TASK TO CARRY OUT
Which of the lines in the records below hold the string "camera"? Copy every one of them.

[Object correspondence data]
■ ■ ■ ■ ■ ■ ■

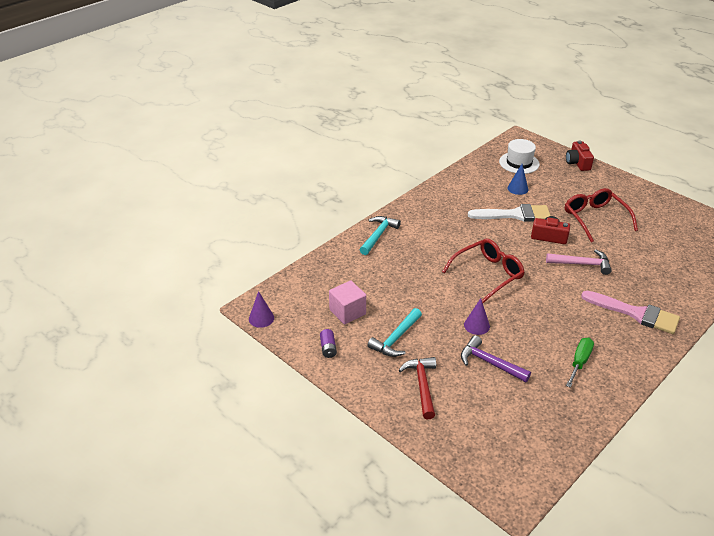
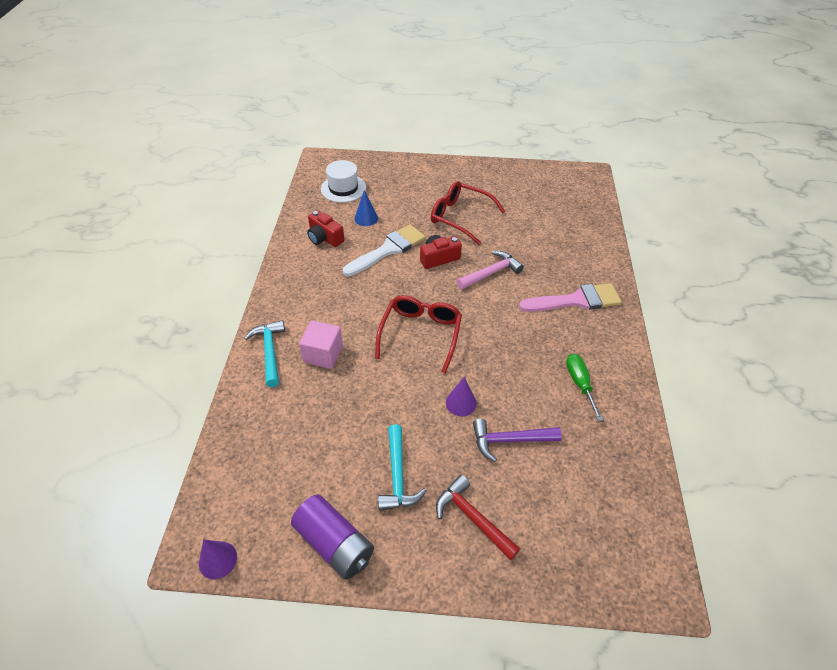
camera: 40 degrees left, 10 degrees up
(328, 348) = (335, 543): purple battery -> purple battery, size x2.07
(347, 312) = (317, 477): pink cube -> pink cube (323, 354)
(577, 163) = (396, 164): red camera -> red camera (324, 238)

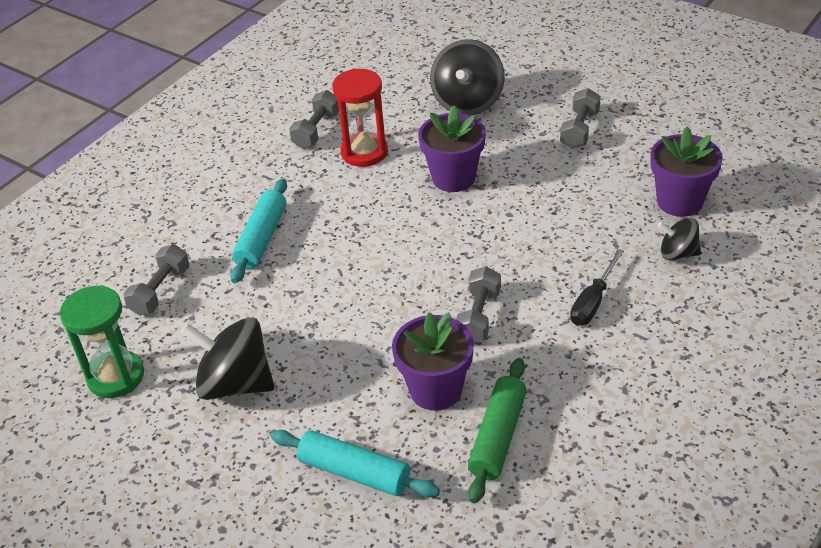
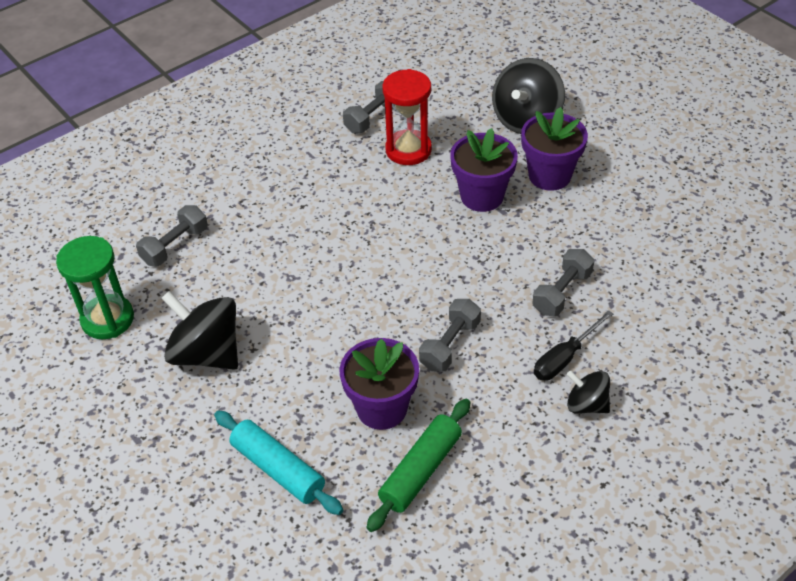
camera: 15 degrees right, 5 degrees up
(262, 238) = (282, 215): turquoise rolling pin -> none
(579, 130) = (624, 174): grey dumbbell -> grey dumbbell (562, 293)
(677, 253) = (668, 329): black spinning top -> black spinning top (586, 404)
(679, 201) = (693, 274): purple flower pot -> purple flower pot (549, 175)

■ ■ ■ ■ ■ ■ ■

RESPONSE BOX
camera: 40 degrees left, 10 degrees up
(577, 163) = (396, 164): red camera -> red camera (324, 238)
camera: 15 degrees right, 5 degrees up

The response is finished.